**What is required**
Using the string "yellow" as the key, pull each matching line out of the records below.

**Task input**
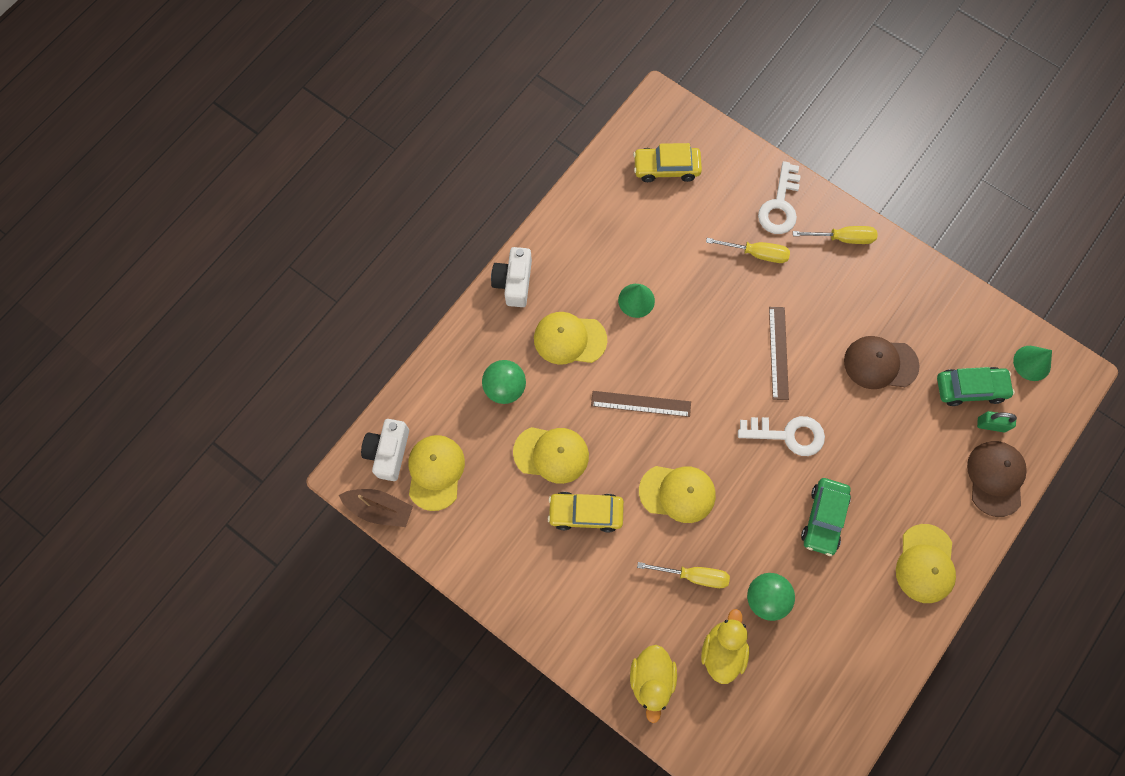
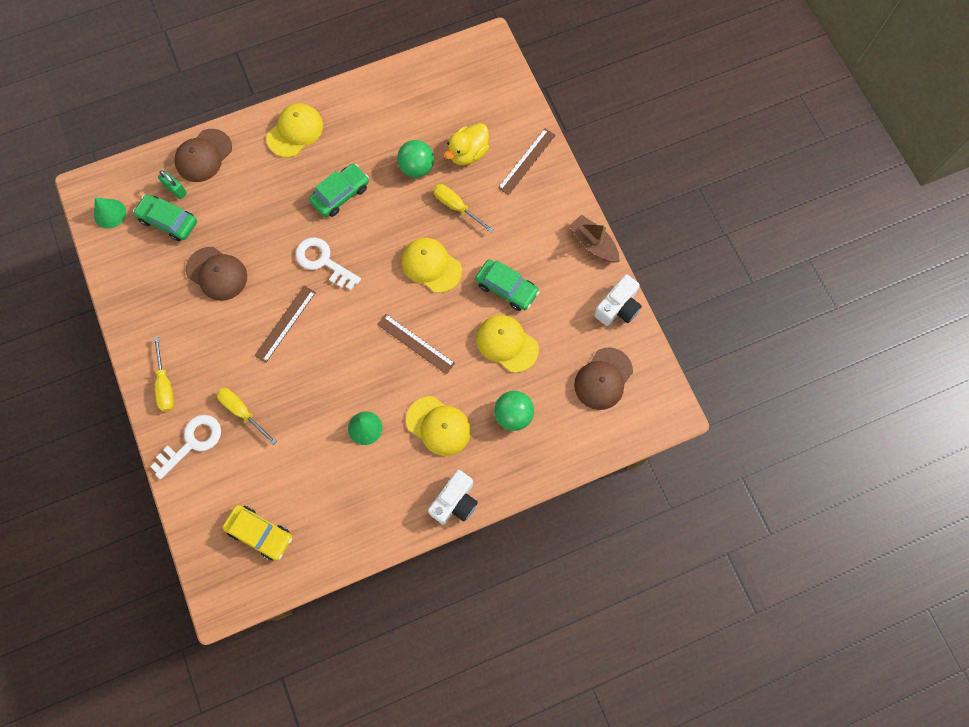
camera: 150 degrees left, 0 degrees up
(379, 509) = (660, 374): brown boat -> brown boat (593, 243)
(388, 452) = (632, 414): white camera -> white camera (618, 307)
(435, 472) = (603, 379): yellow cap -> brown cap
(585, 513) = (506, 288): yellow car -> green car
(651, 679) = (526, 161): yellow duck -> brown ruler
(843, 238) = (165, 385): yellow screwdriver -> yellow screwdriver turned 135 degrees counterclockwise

* * *

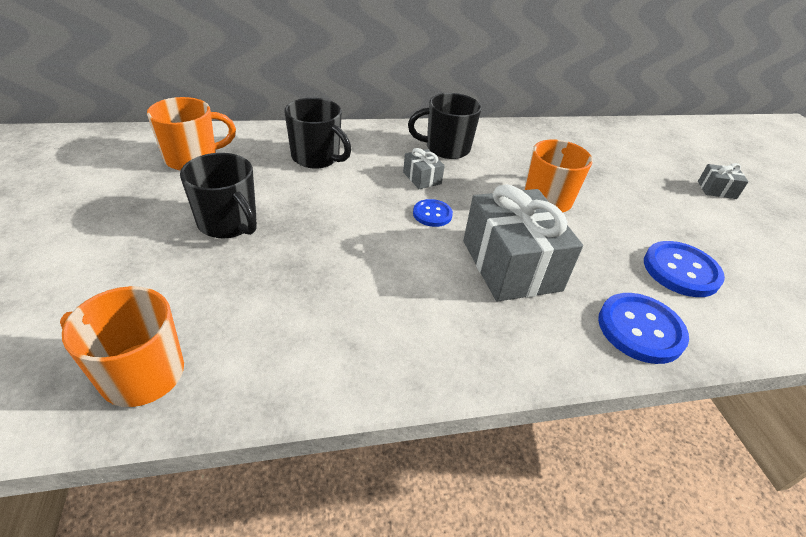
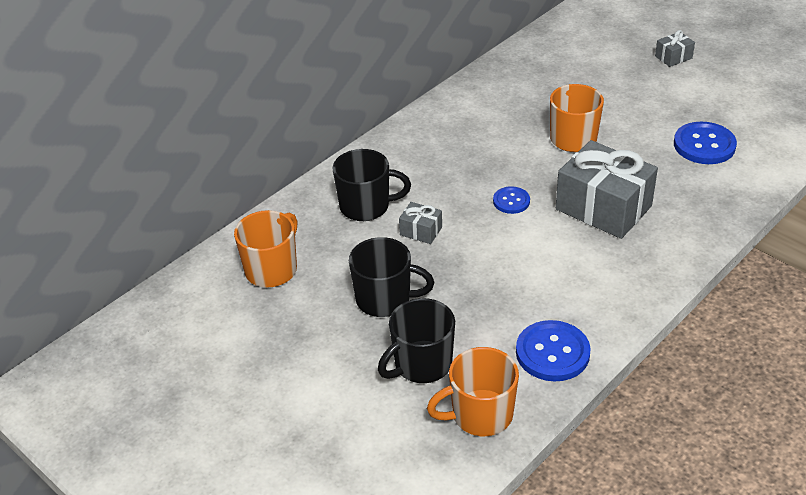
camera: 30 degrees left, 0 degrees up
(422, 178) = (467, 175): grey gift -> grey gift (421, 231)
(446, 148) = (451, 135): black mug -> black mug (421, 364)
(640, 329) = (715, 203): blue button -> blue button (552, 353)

--

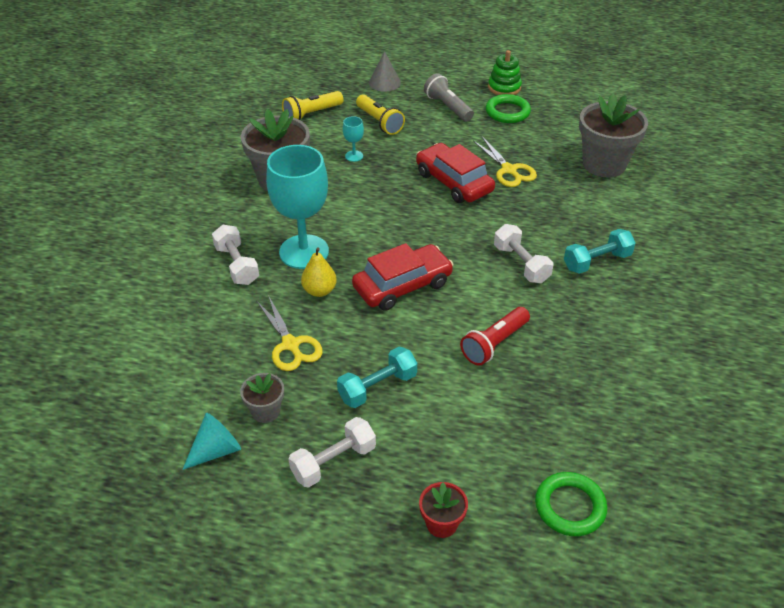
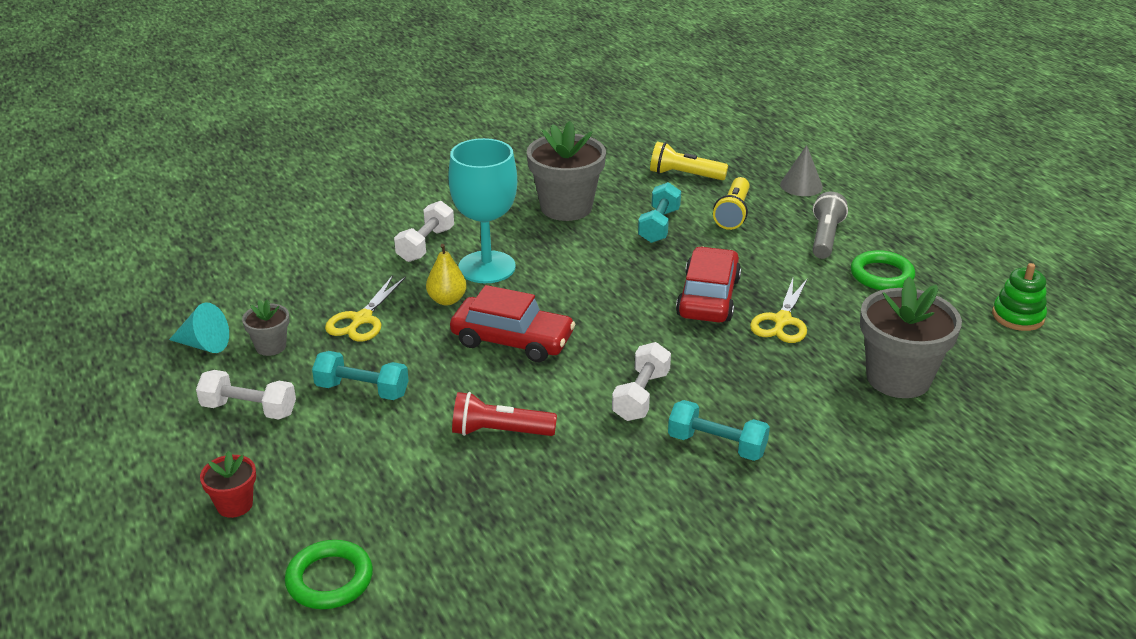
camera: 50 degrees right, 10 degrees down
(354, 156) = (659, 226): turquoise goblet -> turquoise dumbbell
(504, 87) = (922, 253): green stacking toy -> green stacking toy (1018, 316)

**Exercise result**
(435, 472) = (603, 379): yellow cap -> brown cap
(585, 513) = (506, 288): yellow car -> green car
(651, 679) = (526, 161): yellow duck -> brown ruler
(843, 238) = (165, 385): yellow screwdriver -> yellow screwdriver turned 135 degrees counterclockwise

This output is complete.